• WHAT THE EXERCISE ASKS: Count how many lines in the listing below contain the string "Unit". Reply with the number alone.

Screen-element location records

*****

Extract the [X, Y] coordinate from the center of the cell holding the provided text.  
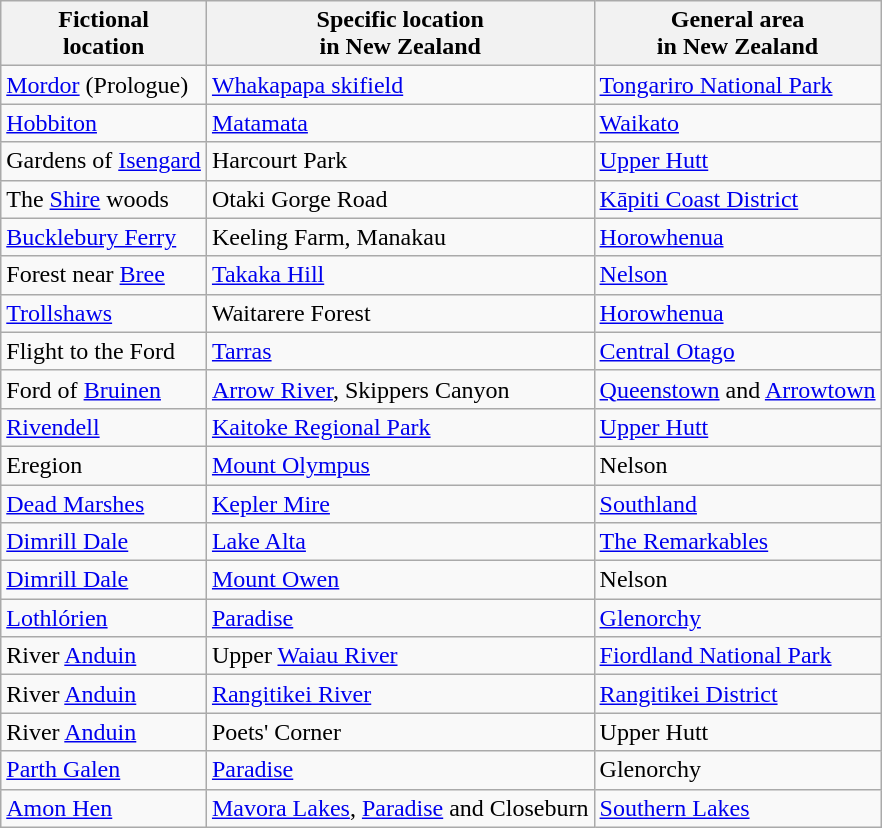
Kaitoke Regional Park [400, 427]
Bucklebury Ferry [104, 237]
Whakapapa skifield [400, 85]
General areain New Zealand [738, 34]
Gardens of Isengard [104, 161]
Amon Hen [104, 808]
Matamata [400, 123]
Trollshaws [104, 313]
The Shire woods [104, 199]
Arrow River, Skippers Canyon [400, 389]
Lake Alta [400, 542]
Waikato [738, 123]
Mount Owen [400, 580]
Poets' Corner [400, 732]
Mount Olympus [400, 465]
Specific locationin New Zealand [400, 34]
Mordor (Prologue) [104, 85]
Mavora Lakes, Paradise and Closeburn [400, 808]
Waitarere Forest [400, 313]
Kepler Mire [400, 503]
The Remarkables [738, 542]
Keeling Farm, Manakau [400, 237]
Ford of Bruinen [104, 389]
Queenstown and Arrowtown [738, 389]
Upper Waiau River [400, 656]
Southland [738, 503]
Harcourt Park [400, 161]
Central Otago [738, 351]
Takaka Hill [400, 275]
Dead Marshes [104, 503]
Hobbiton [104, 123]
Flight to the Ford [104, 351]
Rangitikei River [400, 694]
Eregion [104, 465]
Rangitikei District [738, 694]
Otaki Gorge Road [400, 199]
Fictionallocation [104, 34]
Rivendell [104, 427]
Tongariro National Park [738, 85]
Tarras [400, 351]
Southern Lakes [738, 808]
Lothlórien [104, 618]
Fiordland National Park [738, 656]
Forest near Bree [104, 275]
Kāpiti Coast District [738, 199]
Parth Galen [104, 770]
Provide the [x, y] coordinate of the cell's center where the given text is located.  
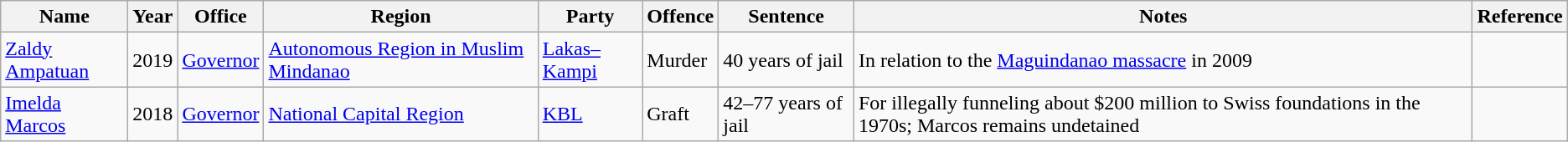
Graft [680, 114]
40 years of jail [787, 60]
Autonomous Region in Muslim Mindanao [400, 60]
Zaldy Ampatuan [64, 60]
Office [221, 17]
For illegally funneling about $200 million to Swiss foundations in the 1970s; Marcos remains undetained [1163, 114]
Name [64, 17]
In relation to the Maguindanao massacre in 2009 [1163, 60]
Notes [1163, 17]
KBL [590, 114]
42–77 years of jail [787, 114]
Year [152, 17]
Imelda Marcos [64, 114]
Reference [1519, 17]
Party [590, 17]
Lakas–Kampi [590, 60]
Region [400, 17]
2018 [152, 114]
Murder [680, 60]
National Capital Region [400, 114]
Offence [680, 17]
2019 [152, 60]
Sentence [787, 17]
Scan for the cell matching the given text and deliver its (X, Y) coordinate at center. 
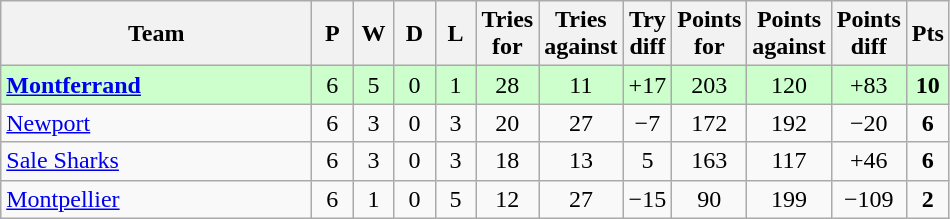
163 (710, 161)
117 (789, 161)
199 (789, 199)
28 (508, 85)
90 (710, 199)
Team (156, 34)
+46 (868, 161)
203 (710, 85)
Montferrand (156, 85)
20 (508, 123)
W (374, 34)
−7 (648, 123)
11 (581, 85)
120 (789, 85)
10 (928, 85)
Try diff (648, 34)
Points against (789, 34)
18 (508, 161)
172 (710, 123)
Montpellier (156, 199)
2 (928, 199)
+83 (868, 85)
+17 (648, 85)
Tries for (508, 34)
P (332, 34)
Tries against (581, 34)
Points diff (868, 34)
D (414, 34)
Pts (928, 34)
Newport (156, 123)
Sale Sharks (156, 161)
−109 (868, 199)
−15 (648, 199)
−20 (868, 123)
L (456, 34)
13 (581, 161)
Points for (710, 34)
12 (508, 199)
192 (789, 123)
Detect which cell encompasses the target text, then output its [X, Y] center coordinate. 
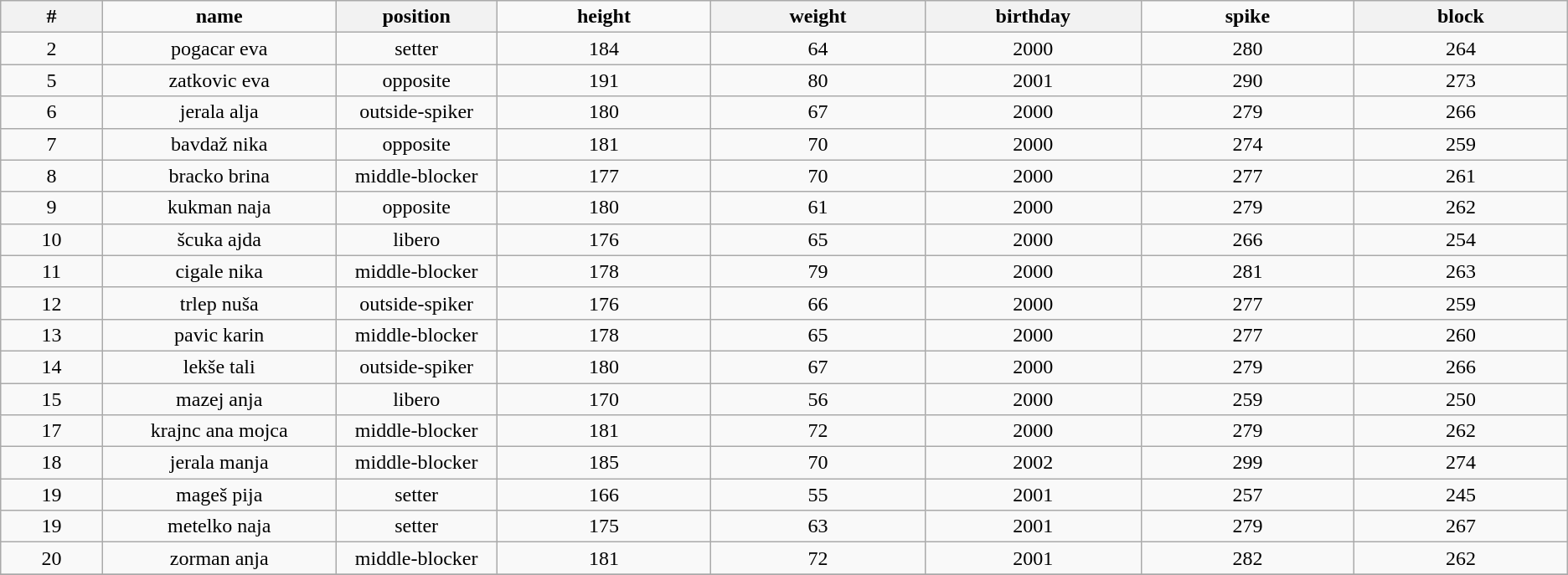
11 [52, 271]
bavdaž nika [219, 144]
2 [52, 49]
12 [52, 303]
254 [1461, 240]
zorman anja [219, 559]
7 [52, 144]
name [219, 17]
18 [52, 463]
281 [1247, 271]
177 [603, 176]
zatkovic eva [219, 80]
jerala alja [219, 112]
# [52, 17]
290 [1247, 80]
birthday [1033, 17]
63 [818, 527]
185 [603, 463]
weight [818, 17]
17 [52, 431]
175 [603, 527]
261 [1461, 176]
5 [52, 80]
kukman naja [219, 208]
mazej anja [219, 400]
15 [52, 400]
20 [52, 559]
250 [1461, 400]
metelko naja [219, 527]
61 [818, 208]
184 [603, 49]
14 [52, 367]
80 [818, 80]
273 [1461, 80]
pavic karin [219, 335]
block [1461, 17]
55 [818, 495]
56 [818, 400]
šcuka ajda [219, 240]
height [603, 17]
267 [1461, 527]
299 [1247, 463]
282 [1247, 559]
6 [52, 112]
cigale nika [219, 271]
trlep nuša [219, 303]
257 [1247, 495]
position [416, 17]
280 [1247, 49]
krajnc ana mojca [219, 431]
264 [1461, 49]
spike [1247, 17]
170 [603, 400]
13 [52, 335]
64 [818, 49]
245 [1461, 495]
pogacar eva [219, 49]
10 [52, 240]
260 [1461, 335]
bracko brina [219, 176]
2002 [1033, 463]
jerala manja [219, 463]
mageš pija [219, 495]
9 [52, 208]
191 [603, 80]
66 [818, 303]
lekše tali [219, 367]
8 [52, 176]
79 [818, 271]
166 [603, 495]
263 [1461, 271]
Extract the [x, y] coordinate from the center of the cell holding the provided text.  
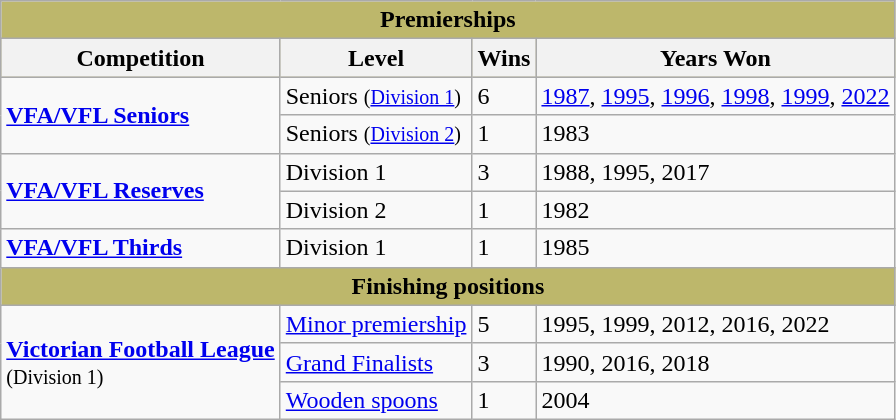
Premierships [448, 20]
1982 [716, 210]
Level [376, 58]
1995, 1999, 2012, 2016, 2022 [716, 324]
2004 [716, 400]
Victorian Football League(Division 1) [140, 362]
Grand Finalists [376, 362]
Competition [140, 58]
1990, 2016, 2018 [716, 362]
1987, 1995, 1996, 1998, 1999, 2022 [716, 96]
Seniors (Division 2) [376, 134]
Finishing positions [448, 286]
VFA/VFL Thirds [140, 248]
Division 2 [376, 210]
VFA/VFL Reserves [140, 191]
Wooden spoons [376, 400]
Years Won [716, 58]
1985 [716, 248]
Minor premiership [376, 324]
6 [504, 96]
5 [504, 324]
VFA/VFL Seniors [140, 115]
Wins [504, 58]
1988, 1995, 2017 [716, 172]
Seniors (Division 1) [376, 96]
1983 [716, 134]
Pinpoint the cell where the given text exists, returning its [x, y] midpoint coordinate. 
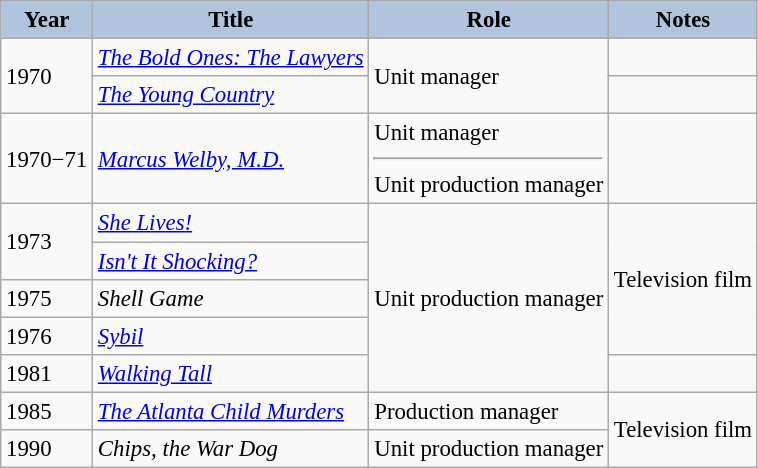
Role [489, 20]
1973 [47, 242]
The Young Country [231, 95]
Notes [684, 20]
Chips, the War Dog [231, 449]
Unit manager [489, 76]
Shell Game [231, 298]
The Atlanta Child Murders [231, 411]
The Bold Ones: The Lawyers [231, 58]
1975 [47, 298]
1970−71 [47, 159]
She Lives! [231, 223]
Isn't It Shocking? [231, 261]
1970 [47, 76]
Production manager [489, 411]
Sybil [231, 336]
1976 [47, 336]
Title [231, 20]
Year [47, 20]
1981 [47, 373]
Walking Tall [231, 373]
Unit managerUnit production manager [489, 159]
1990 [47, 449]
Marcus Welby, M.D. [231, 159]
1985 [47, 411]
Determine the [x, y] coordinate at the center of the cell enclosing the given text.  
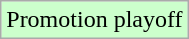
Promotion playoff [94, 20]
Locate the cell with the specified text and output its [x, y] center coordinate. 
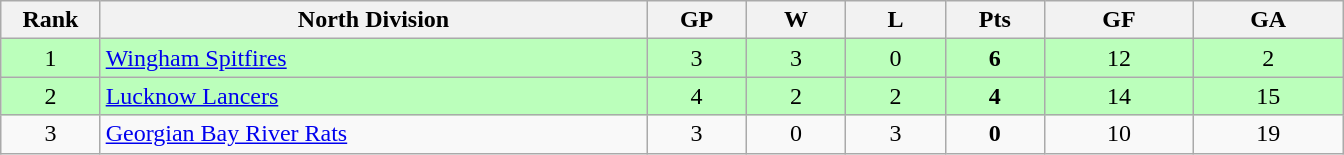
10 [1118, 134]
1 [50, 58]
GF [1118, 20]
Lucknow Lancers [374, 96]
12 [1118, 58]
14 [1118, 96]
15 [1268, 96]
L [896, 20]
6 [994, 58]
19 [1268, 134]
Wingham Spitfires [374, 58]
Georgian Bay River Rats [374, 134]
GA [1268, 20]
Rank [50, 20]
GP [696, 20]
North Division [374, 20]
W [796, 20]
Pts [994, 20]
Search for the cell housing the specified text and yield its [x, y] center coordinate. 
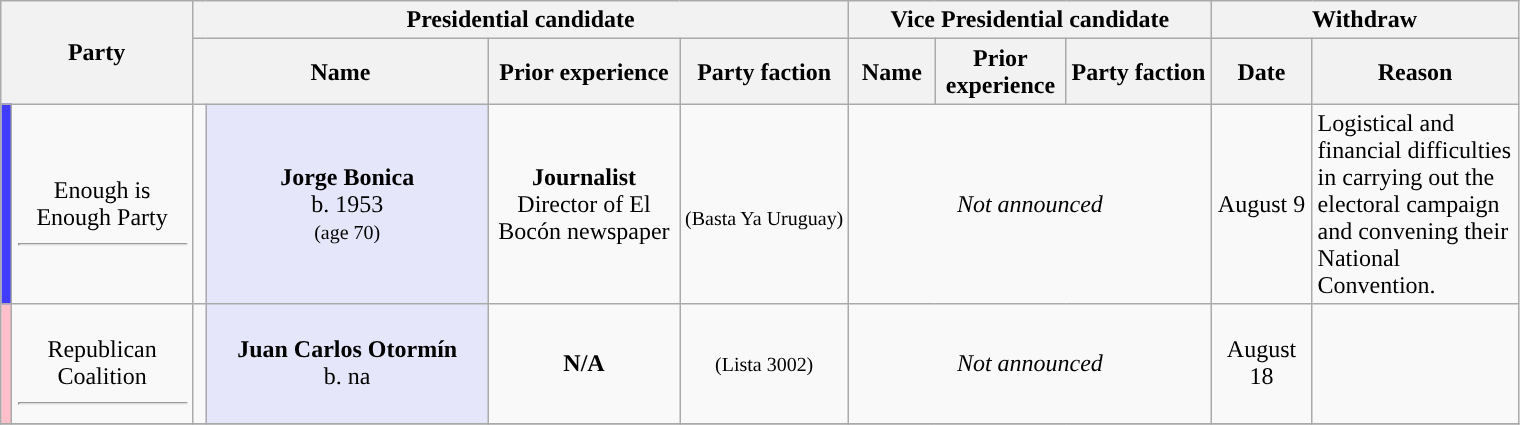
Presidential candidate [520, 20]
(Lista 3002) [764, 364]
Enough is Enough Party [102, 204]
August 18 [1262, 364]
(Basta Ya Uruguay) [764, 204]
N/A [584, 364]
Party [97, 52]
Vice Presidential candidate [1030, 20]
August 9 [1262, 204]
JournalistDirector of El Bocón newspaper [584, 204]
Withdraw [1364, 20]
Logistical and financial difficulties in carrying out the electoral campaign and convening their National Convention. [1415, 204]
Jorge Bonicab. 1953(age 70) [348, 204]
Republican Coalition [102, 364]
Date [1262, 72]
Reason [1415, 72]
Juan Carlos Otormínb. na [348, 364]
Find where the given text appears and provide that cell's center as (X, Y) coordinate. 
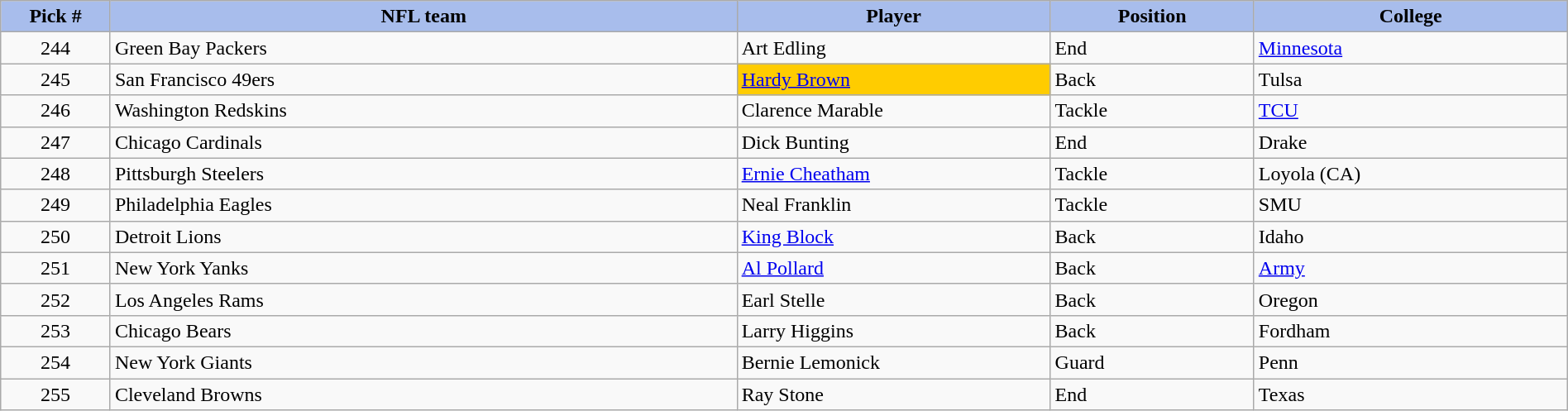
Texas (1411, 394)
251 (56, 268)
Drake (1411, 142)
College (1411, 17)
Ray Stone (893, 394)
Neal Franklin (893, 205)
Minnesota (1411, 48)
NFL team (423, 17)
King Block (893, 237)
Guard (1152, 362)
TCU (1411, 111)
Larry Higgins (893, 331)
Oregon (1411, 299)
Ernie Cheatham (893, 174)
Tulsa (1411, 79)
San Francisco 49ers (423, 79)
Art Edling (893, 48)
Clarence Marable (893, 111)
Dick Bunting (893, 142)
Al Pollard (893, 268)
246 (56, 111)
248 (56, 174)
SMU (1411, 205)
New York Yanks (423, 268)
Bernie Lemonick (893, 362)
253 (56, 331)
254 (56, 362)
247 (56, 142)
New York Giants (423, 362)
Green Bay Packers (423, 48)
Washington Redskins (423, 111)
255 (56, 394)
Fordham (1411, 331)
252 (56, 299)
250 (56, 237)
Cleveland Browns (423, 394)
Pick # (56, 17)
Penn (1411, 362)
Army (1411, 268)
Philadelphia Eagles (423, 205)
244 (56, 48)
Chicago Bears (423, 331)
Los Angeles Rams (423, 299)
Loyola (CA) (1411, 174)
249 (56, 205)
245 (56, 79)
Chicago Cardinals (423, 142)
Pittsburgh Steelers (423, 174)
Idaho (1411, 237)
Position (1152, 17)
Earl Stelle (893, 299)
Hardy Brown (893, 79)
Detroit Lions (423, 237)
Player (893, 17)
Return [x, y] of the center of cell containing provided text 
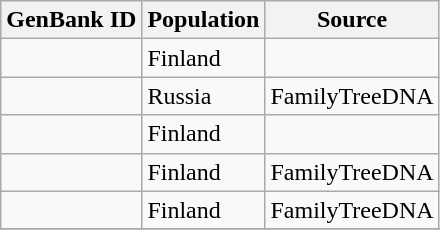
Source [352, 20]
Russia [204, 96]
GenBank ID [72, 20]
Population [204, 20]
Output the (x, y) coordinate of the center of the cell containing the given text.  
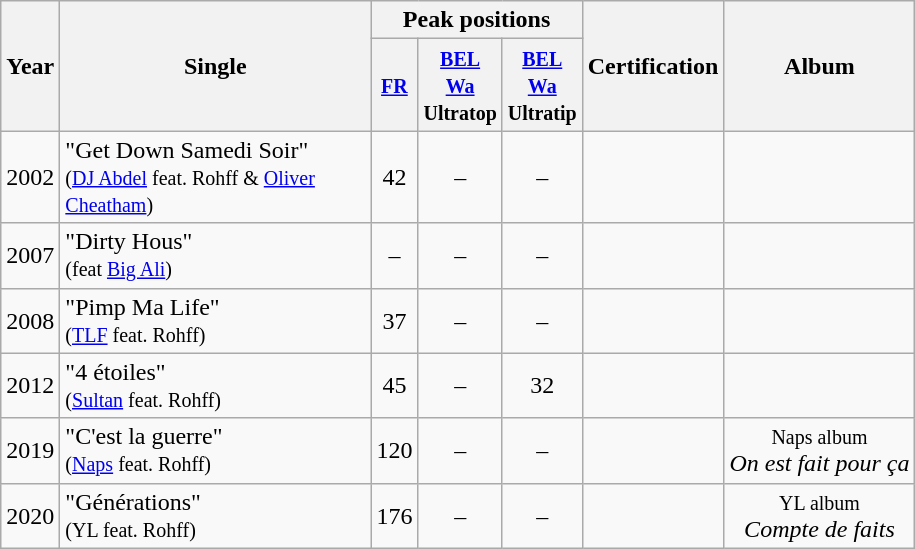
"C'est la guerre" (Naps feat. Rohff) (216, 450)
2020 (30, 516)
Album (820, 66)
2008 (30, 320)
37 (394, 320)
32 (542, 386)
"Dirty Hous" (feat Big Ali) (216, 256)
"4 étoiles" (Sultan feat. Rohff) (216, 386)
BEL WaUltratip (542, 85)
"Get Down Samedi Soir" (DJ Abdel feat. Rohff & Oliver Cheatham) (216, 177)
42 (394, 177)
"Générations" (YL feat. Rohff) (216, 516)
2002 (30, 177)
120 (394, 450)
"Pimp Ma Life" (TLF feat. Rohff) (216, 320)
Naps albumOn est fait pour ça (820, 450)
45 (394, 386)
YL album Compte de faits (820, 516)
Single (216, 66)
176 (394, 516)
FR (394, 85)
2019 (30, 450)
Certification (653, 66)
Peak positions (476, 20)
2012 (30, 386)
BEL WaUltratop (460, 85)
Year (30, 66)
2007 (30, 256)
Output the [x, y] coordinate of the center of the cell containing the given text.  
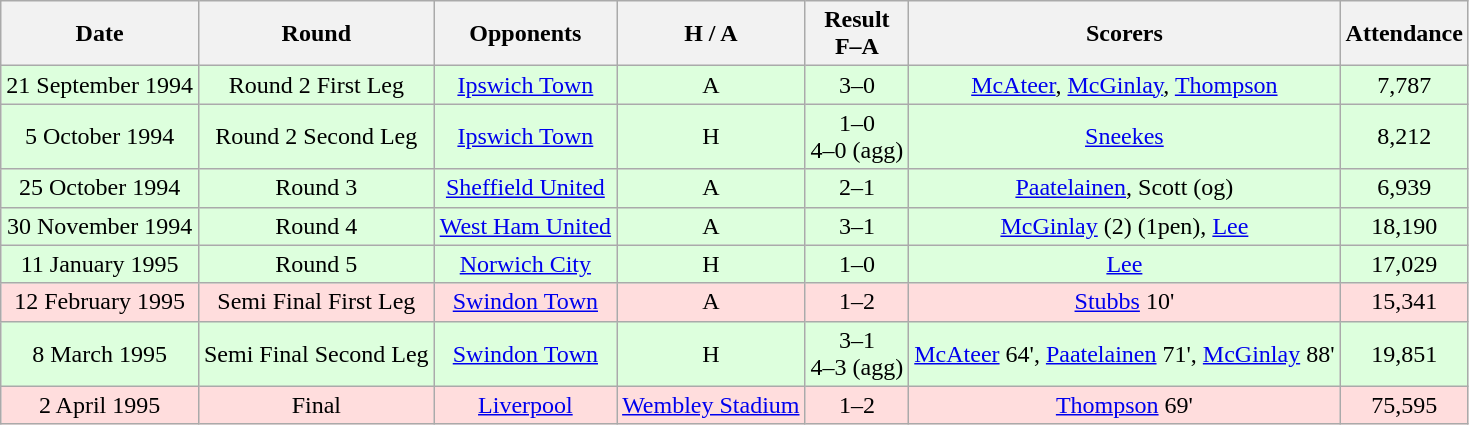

*****

• SOLUTION: 2